Task requirements >> Set down the line containing "blue bowling pin [467,418,525,470] => nothing" and every line that follows it in the listing below, exactly as written and with nothing added.

Information supplied >>
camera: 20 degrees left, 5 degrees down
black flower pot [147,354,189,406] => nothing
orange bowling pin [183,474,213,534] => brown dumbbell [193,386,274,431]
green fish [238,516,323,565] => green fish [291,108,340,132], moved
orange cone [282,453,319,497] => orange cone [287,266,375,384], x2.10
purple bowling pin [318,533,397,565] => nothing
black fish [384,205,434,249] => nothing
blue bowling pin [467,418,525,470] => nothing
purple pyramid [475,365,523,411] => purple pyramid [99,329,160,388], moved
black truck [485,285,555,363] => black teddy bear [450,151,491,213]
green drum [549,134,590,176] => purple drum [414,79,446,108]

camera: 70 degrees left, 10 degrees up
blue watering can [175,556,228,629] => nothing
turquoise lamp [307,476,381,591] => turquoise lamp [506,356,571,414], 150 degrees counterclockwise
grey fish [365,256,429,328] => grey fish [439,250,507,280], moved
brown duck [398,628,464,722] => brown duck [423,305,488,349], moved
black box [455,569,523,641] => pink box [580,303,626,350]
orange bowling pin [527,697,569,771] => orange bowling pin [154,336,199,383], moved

Output for this exercise >>
blue bowling pin [467,418,525,470] => nothing
purple pyramid [475,365,523,411] => purple pyramid [99,329,160,388], moved
black truck [485,285,555,363] => black teddy bear [450,151,491,213]
green drum [549,134,590,176] => purple drum [414,79,446,108]

camera: 70 degrees left, 10 degrees up
blue watering can [175,556,228,629] => nothing
turquoise lamp [307,476,381,591] => turquoise lamp [506,356,571,414], 150 degrees counterclockwise
grey fish [365,256,429,328] => grey fish [439,250,507,280], moved
brown duck [398,628,464,722] => brown duck [423,305,488,349], moved
black box [455,569,523,641] => pink box [580,303,626,350]
orange bowling pin [527,697,569,771] => orange bowling pin [154,336,199,383], moved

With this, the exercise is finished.